What the task asks:
Take nothing but the lines from the one with "SONAR pin VCC: 3V3 -> GND" through the one with "DHT1 pin VCC: 5V -> 3V3" in the entries below, both ends kept, and return them exactly with pictures left out.
::: Data under study
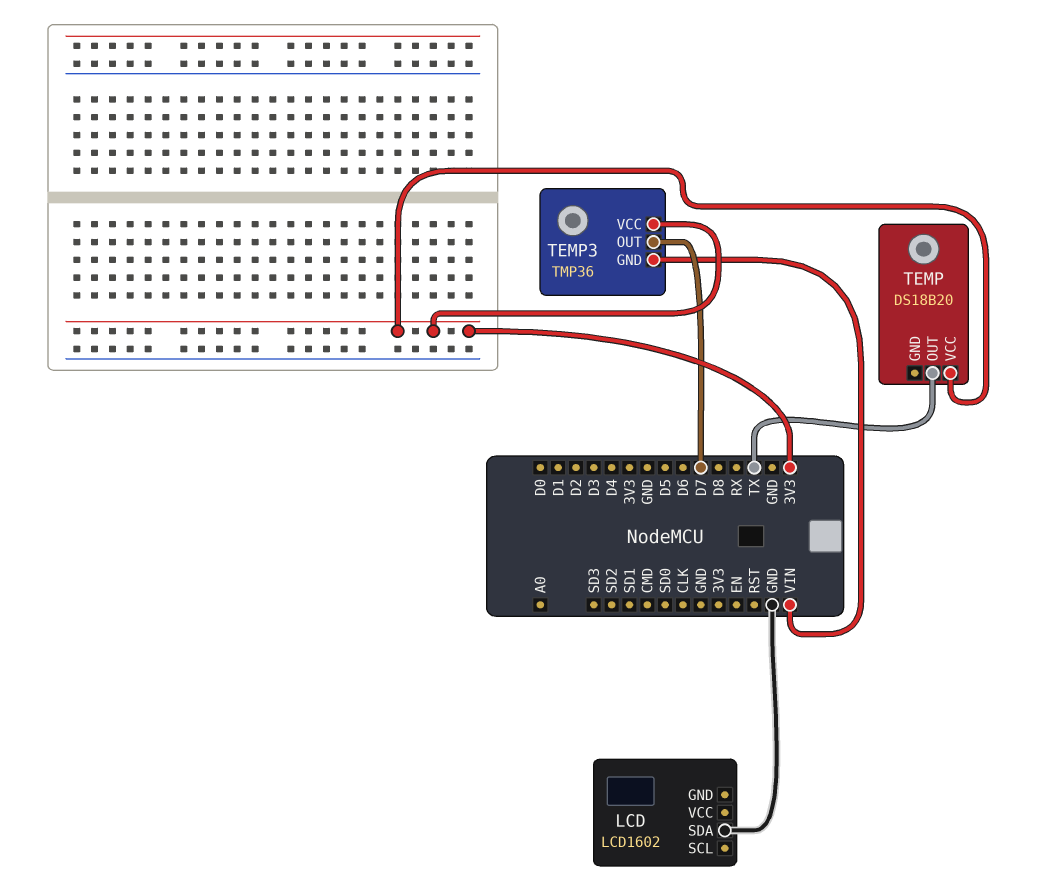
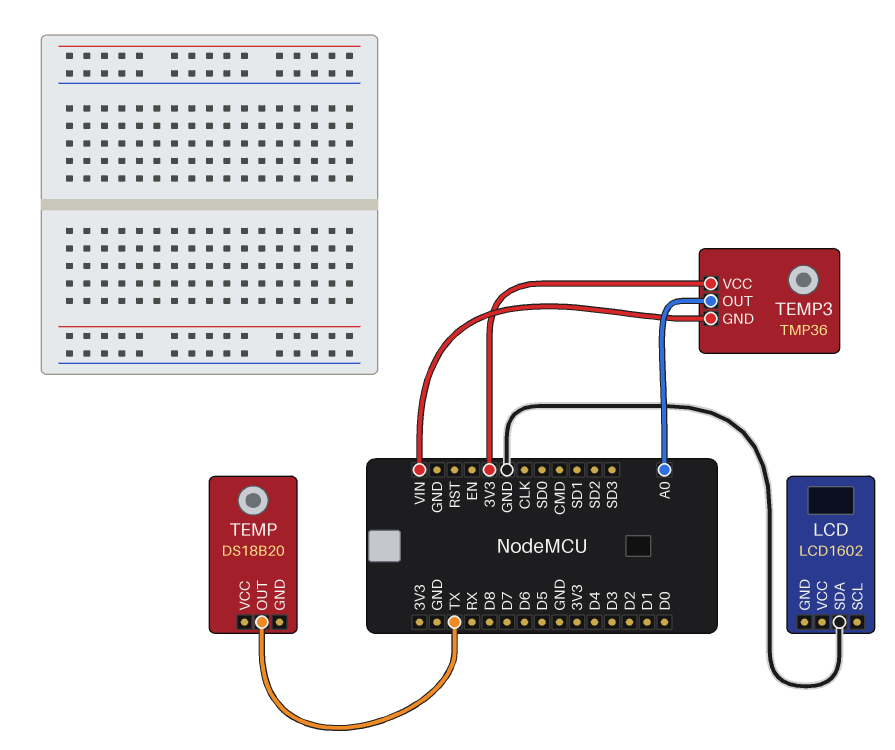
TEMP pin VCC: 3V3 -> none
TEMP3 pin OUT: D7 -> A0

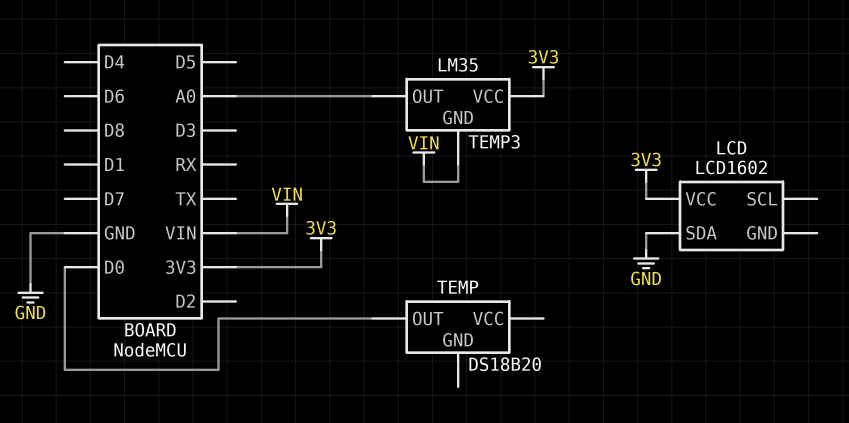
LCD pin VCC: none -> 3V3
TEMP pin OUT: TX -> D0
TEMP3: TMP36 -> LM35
::::::
::: Data under study
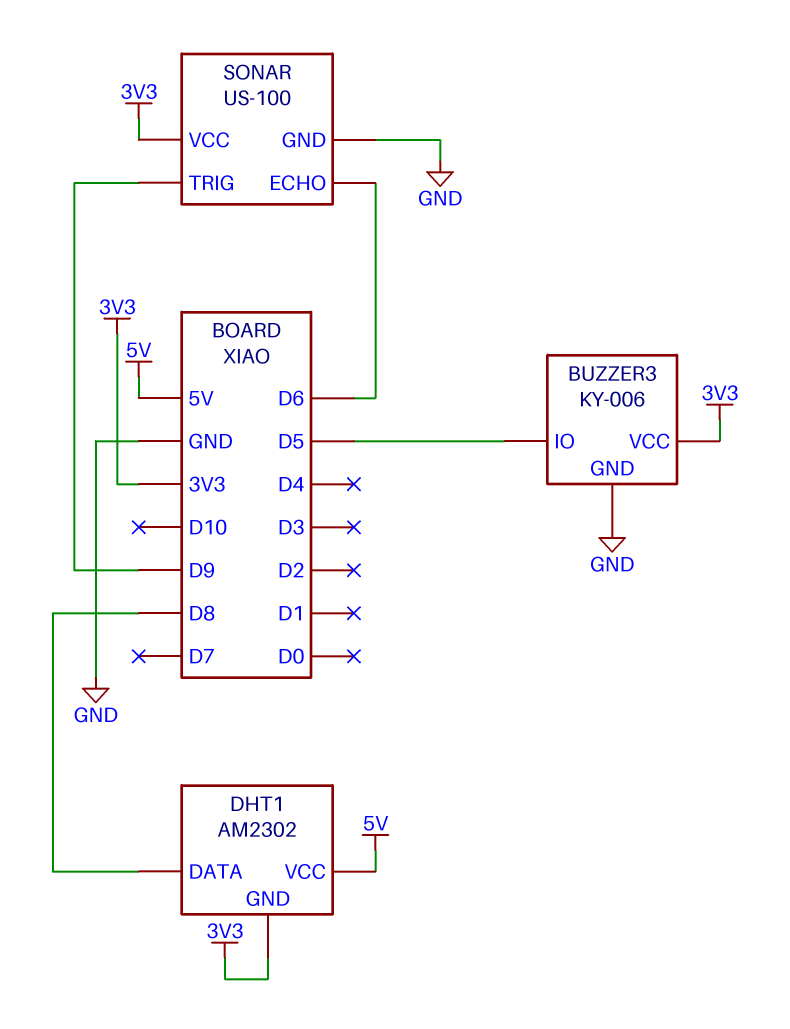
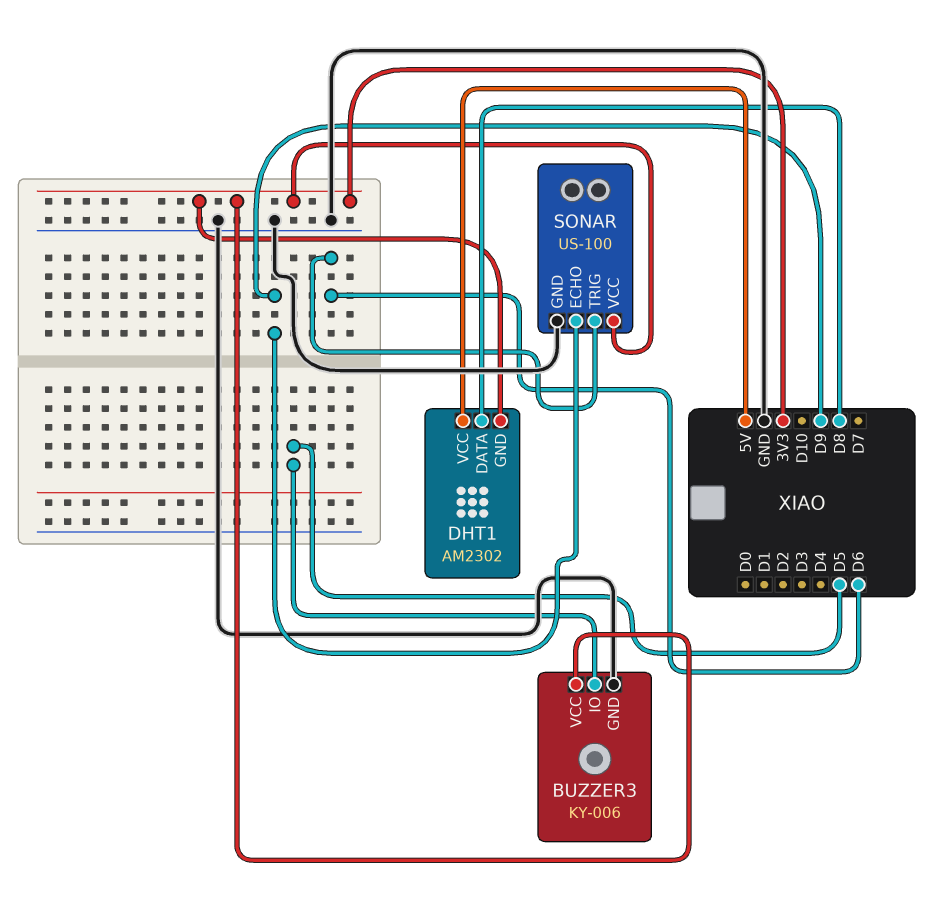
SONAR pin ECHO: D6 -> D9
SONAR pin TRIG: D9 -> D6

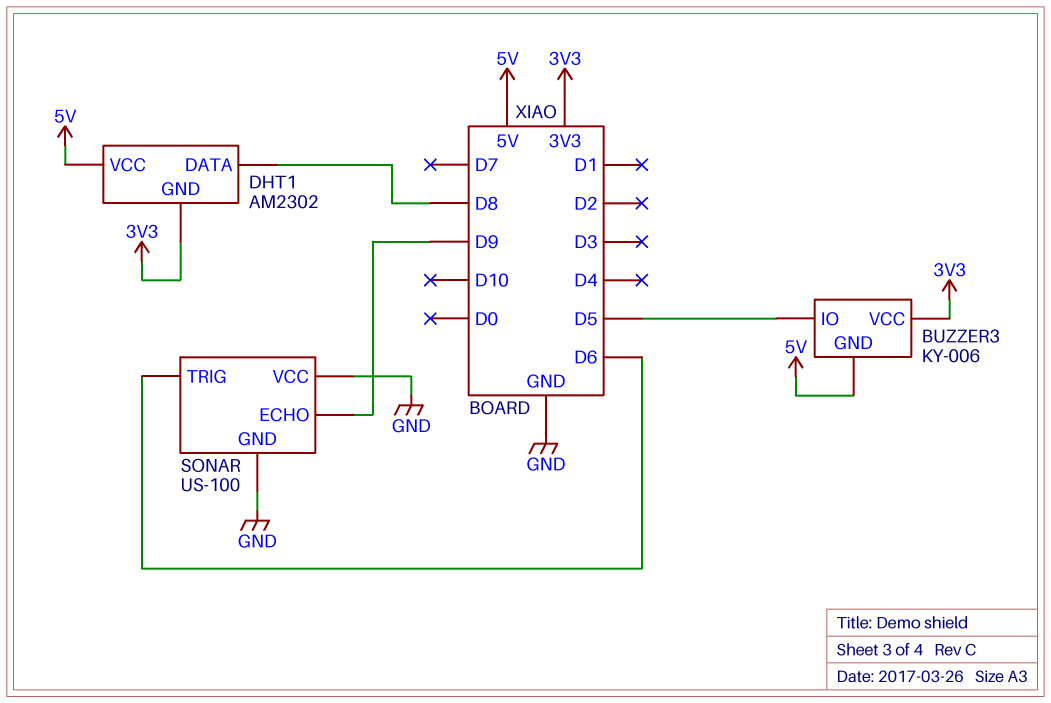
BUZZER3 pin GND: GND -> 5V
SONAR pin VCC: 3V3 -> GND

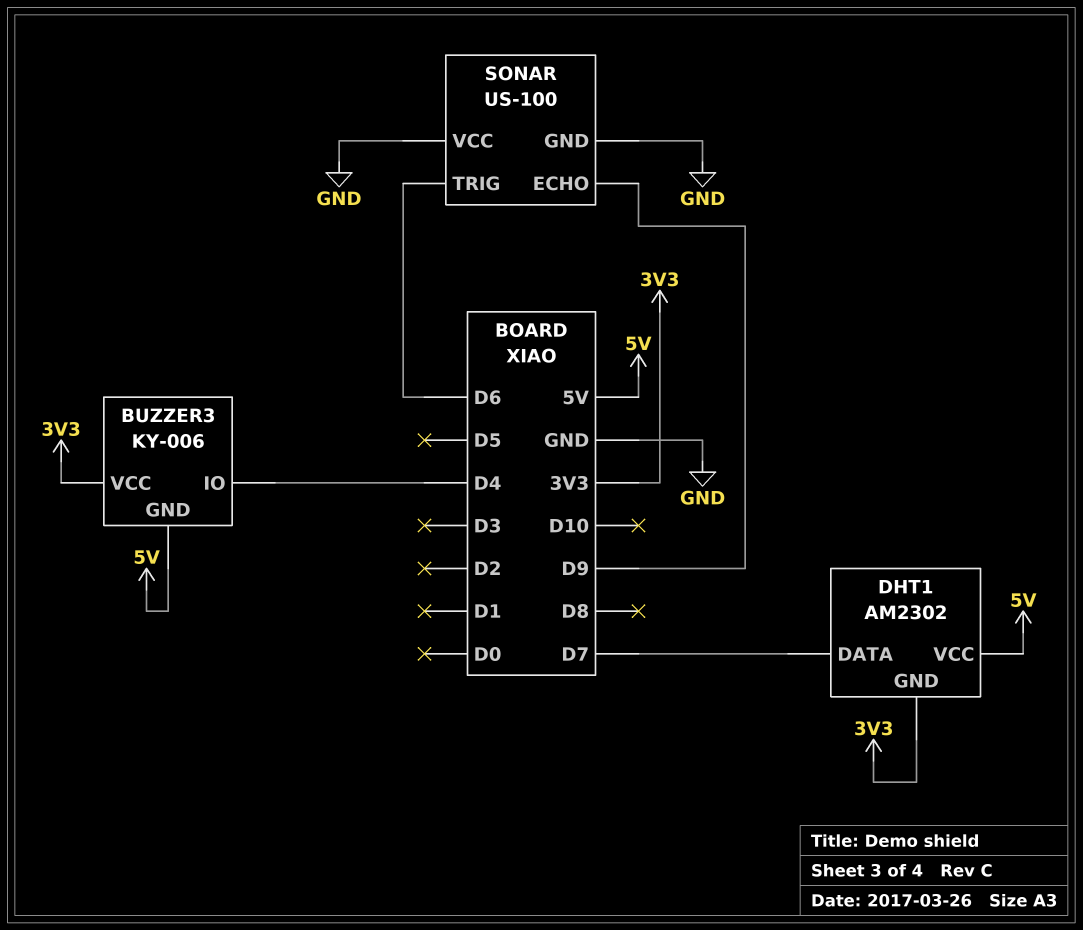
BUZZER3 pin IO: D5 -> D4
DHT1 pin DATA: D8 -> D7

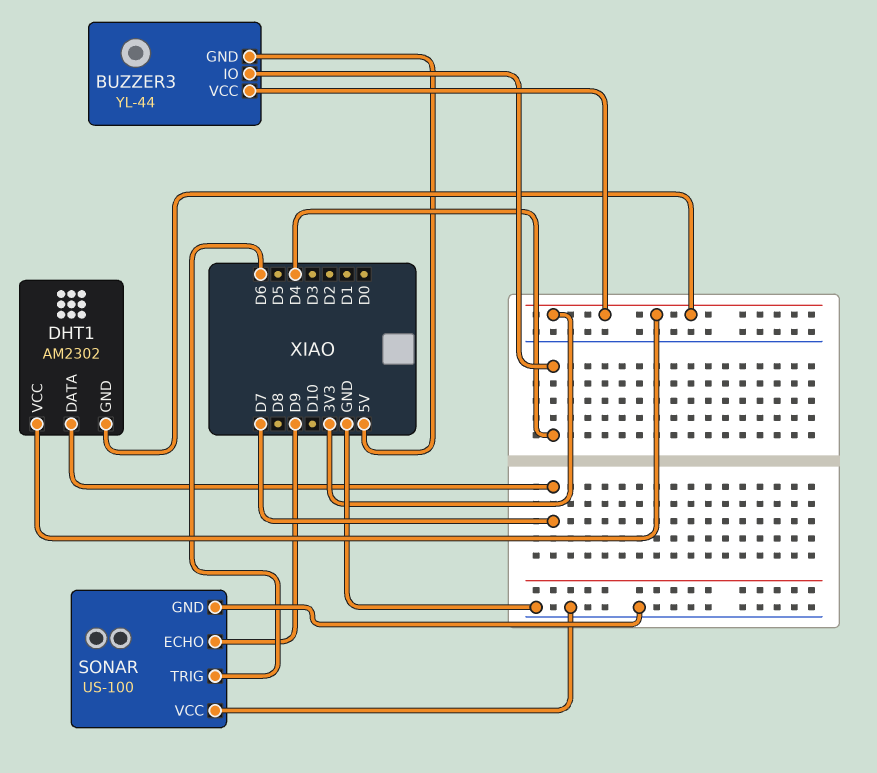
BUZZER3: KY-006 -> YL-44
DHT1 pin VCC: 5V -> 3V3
::::::
Written answer:
SONAR pin VCC: 3V3 -> GND

BUZZER3 pin IO: D5 -> D4
DHT1 pin DATA: D8 -> D7

BUZZER3: KY-006 -> YL-44
DHT1 pin VCC: 5V -> 3V3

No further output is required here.